With the material below, print exactly the lines between the line holding "(3rd from left)" and the line holding "camera: 145 degrees right, 15 degrees up", inclusive. Add nothing else.

**Exercise material:**
=-=-=-=-=

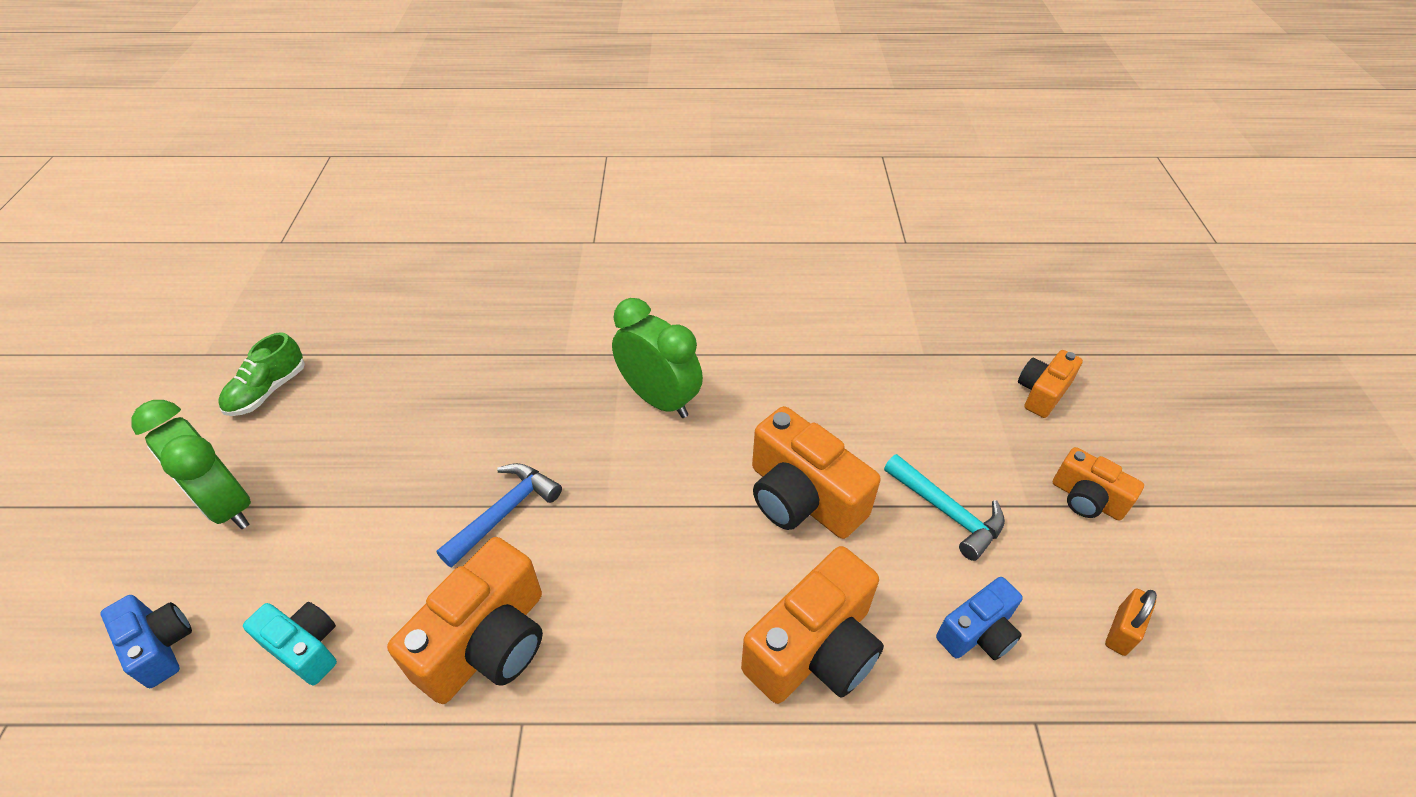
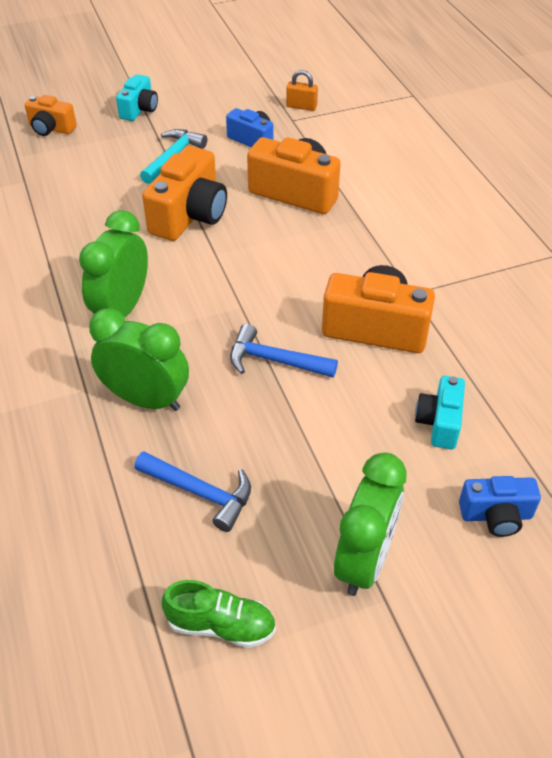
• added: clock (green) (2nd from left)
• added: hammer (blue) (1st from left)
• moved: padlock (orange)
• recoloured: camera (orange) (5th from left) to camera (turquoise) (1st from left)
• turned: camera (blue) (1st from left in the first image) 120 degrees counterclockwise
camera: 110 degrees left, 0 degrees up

=-=-=-=-=

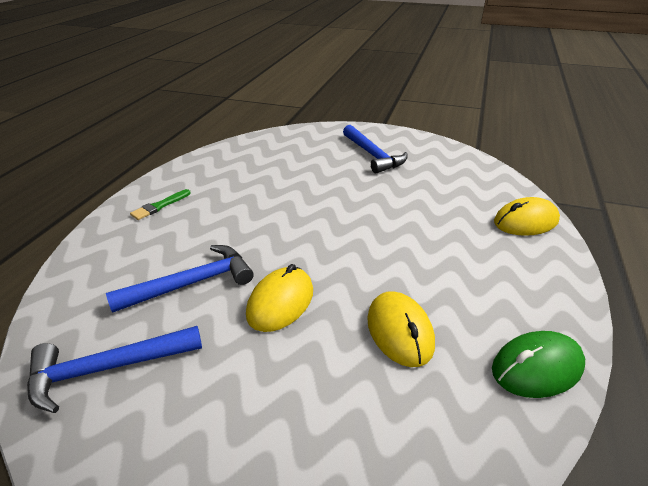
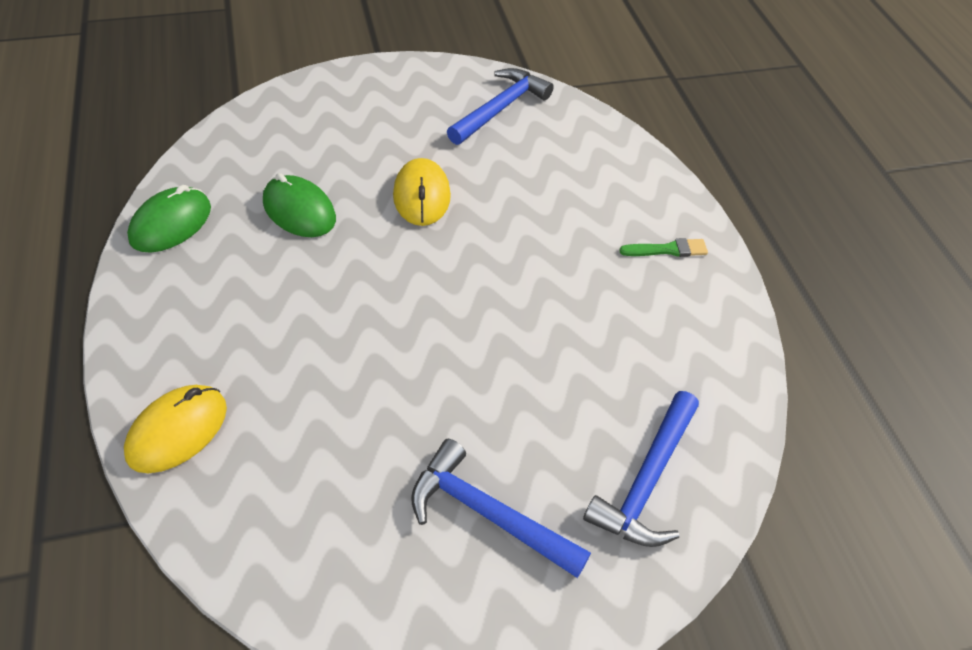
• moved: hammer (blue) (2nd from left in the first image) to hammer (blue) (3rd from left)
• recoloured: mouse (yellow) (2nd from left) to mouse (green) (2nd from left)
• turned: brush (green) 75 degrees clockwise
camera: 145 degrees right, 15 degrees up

=-=-=-=-=

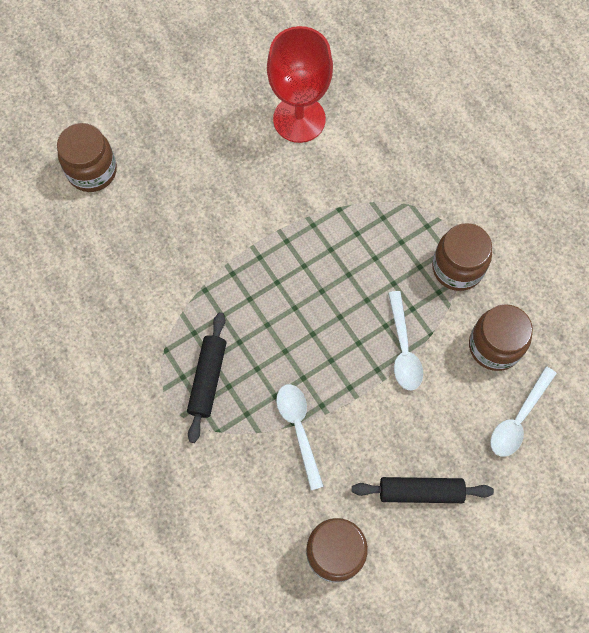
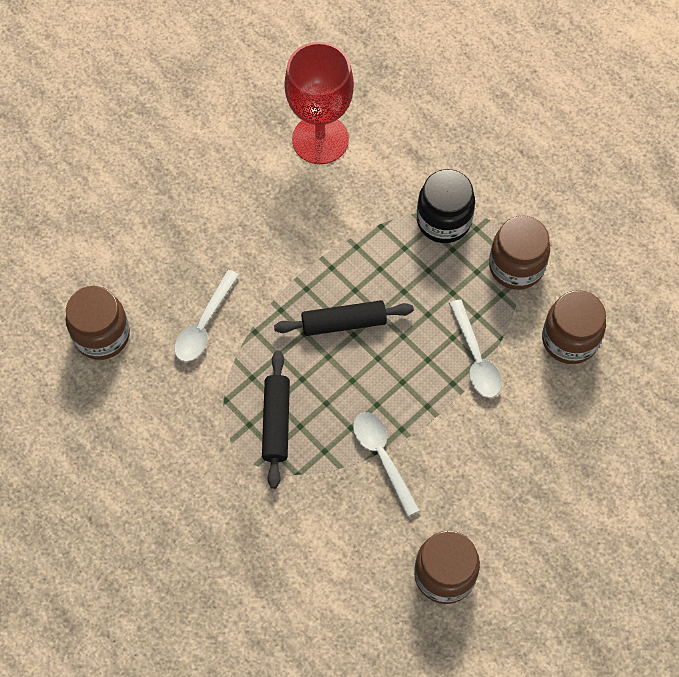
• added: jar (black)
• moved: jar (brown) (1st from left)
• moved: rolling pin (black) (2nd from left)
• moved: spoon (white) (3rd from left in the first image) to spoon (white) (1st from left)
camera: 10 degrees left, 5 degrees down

=-=-=-=-=

**Result of this task:**
• moved: hammer (blue) (2nd from left in the first image) to hammer (blue) (3rd from left)
• recoloured: mouse (yellow) (2nd from left) to mouse (green) (2nd from left)
• turned: brush (green) 75 degrees clockwise
camera: 145 degrees right, 15 degrees up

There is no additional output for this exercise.